(RECORDS FOR THE TASK begins)

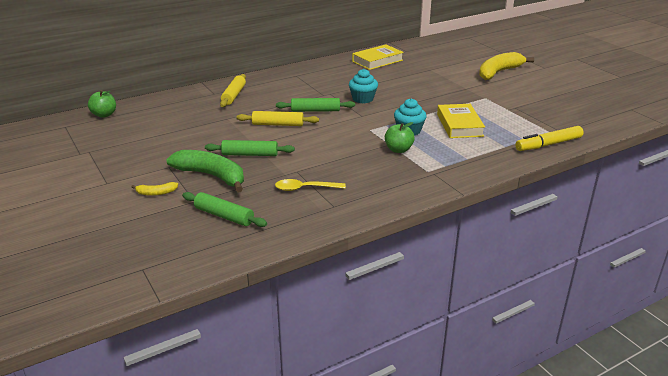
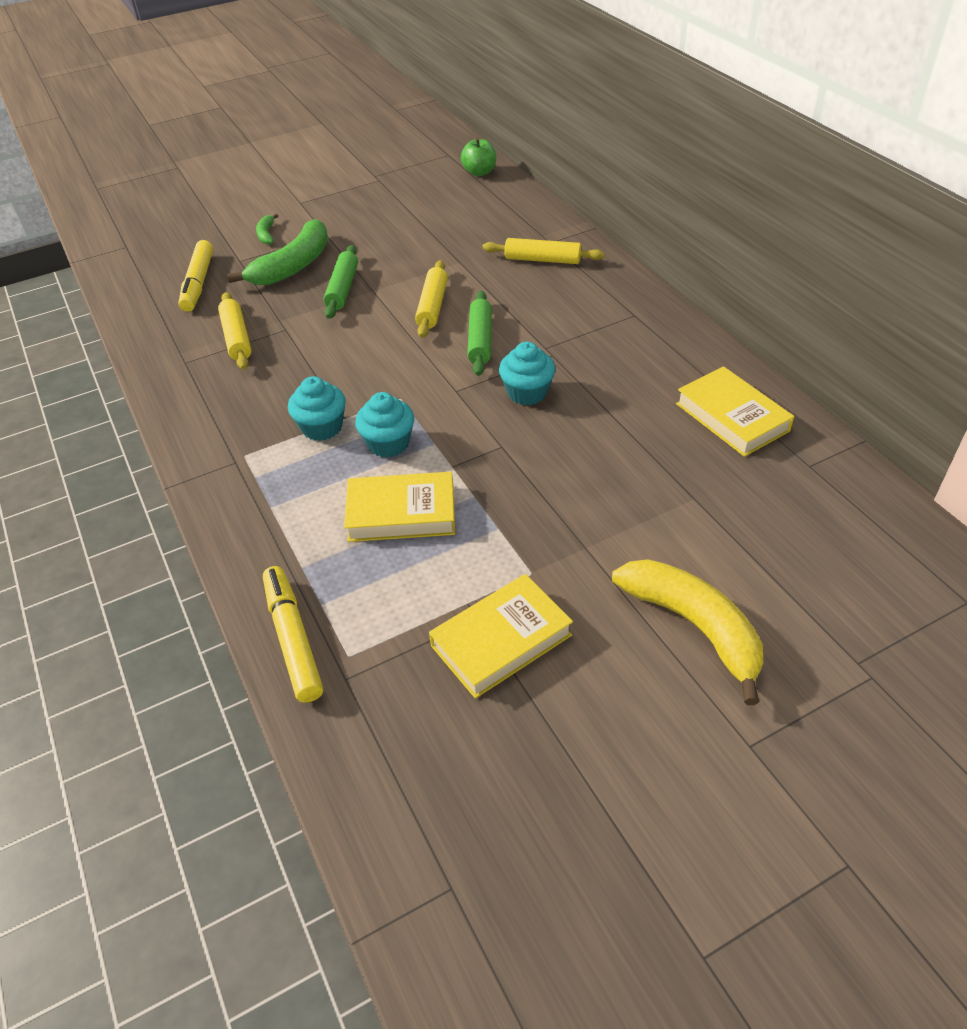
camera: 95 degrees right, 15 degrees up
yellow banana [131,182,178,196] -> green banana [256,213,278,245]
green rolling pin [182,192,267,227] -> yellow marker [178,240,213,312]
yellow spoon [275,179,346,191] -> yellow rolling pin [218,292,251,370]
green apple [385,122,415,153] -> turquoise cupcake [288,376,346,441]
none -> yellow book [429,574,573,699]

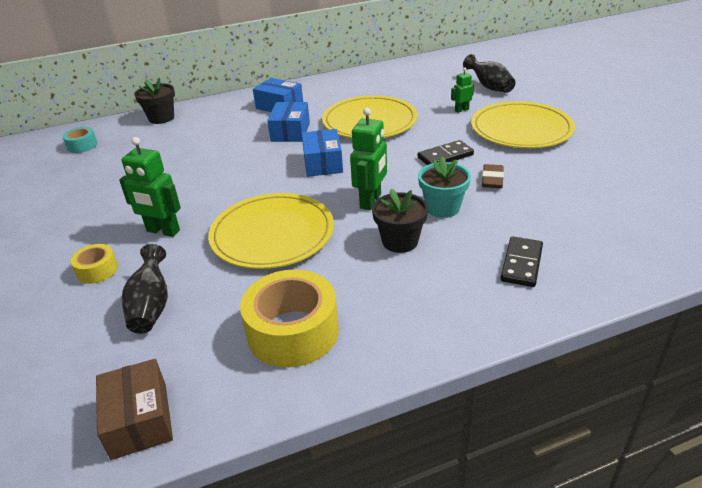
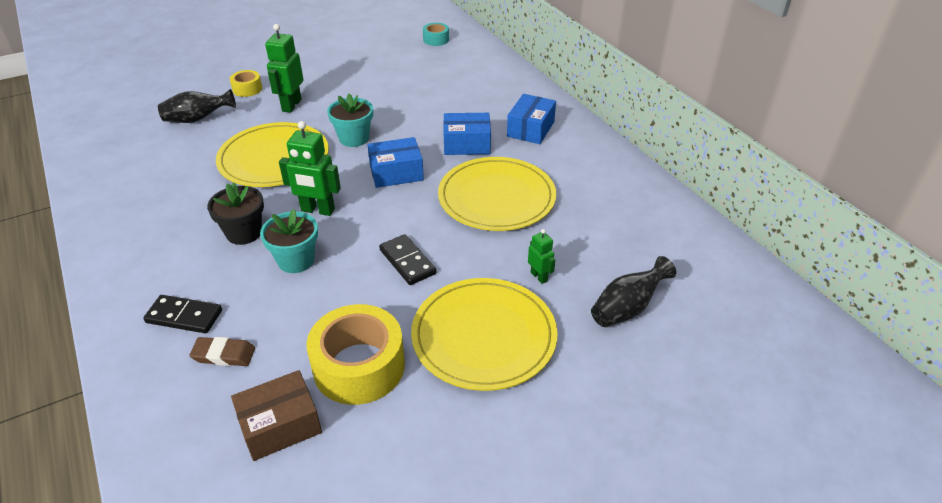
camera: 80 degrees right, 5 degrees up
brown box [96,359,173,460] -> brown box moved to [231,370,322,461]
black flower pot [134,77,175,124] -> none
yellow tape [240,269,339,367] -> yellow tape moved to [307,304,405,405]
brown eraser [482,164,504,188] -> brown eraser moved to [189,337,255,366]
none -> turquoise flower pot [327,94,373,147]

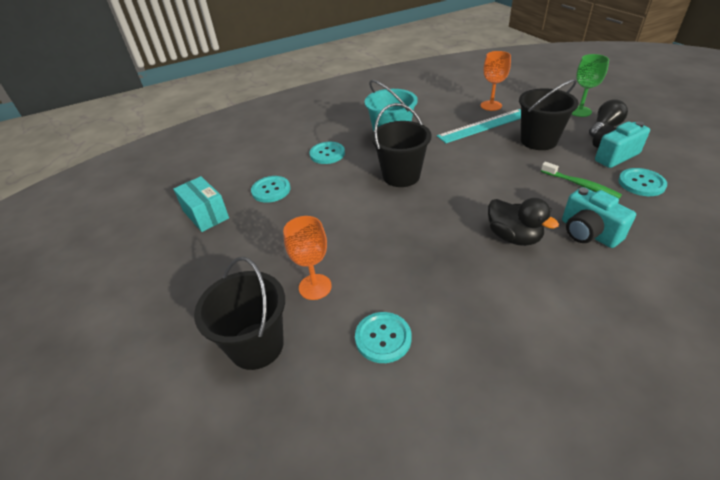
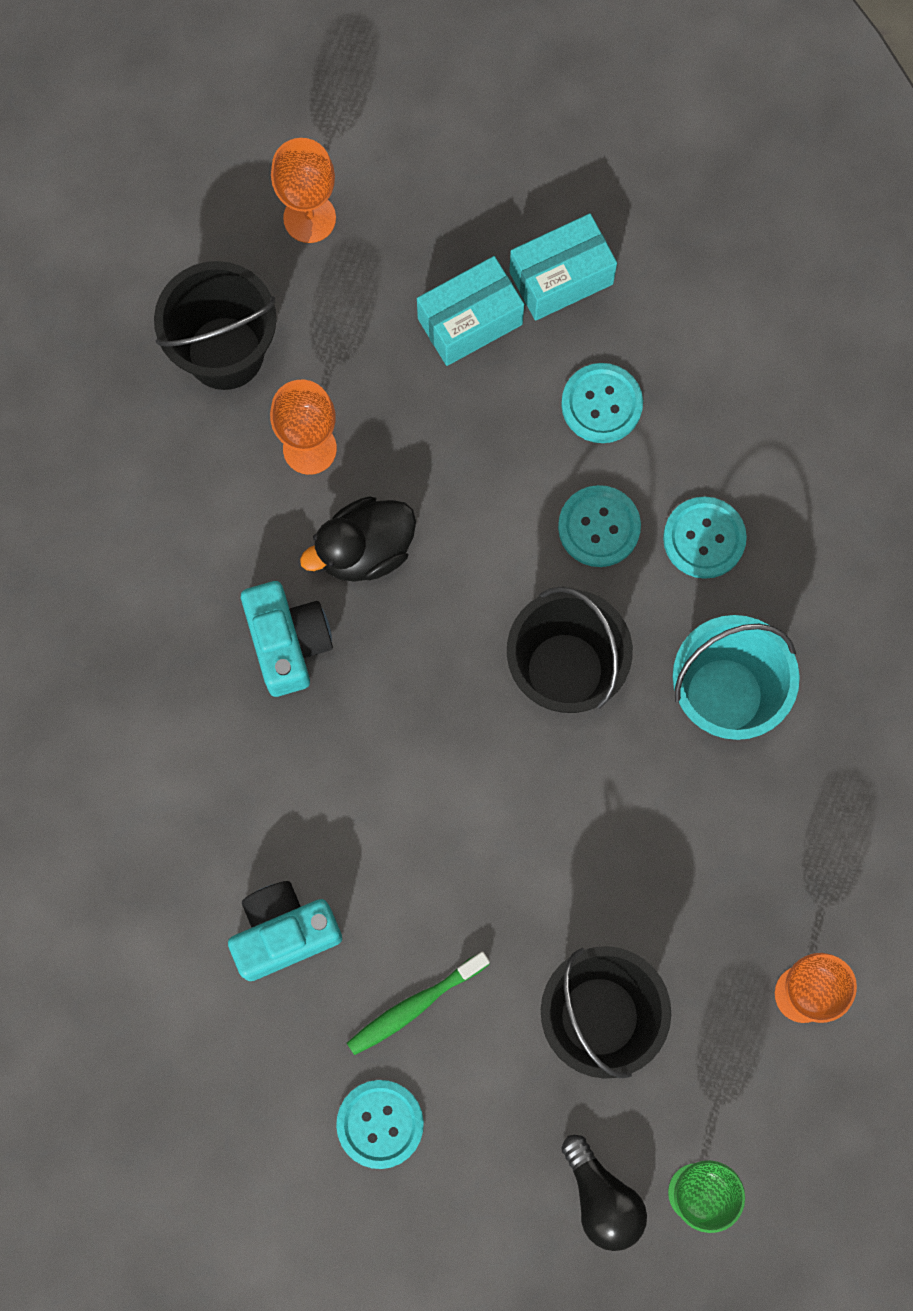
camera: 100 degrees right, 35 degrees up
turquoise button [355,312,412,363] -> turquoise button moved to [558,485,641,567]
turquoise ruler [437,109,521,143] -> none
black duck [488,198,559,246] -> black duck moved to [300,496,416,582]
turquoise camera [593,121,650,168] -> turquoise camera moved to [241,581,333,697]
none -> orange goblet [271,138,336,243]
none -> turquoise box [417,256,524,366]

(RECORDS FOR THE TASK ends)

Every line above goes into your copy exactly; no images go in.

camera: 95 degrees right, 15 degrees up
yellow banana [131,182,178,196] -> green banana [256,213,278,245]
green rolling pin [182,192,267,227] -> yellow marker [178,240,213,312]
yellow spoon [275,179,346,191] -> yellow rolling pin [218,292,251,370]
green apple [385,122,415,153] -> turquoise cupcake [288,376,346,441]
none -> yellow book [429,574,573,699]

camera: 80 degrees right, 5 degrees up
brown box [96,359,173,460] -> brown box moved to [231,370,322,461]
black flower pot [134,77,175,124] -> none
yellow tape [240,269,339,367] -> yellow tape moved to [307,304,405,405]
brown eraser [482,164,504,188] -> brown eraser moved to [189,337,255,366]
none -> turquoise flower pot [327,94,373,147]

camera: 100 degrees right, 35 degrees up
turquoise button [355,312,412,363] -> turquoise button moved to [558,485,641,567]
turquoise ruler [437,109,521,143] -> none
black duck [488,198,559,246] -> black duck moved to [300,496,416,582]
turquoise camera [593,121,650,168] -> turquoise camera moved to [241,581,333,697]
none -> orange goblet [271,138,336,243]
none -> turquoise box [417,256,524,366]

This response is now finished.